• REQUIREMENT: Scan the data below for the string "square". Copy every line where it appears.
--- RECORDS PROVIDED Enclosed Below ---
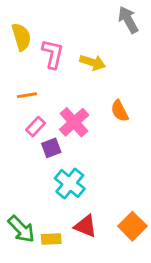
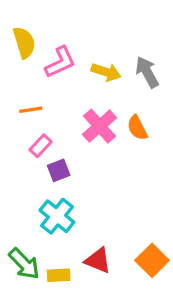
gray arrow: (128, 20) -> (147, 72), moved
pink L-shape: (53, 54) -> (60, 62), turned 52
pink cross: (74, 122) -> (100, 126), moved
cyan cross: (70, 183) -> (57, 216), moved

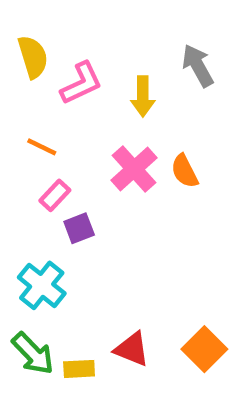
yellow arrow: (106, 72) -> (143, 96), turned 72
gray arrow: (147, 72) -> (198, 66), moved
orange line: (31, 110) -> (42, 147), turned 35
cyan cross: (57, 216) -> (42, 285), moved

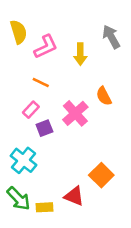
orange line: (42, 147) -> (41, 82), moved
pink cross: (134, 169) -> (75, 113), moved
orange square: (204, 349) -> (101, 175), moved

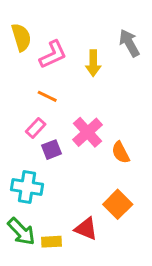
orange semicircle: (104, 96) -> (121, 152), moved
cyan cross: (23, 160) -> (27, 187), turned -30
--- End of Enclosed RECORDS PROVIDED ---
--- RECORDS PROVIDED Enclosed Below ---
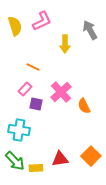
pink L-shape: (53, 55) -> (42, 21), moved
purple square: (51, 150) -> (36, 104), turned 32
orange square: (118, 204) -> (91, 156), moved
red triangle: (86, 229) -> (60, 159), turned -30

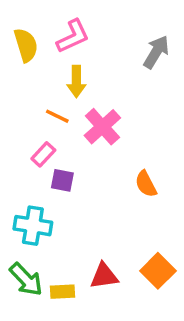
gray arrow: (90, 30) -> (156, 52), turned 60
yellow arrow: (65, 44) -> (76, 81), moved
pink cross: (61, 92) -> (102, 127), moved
--- End of Enclosed RECORDS PROVIDED ---
• TASK ANSWER:
orange square: (204, 349) -> (101, 175), moved
purple square: (51, 150) -> (36, 104), turned 32
orange square: (118, 204) -> (91, 156), moved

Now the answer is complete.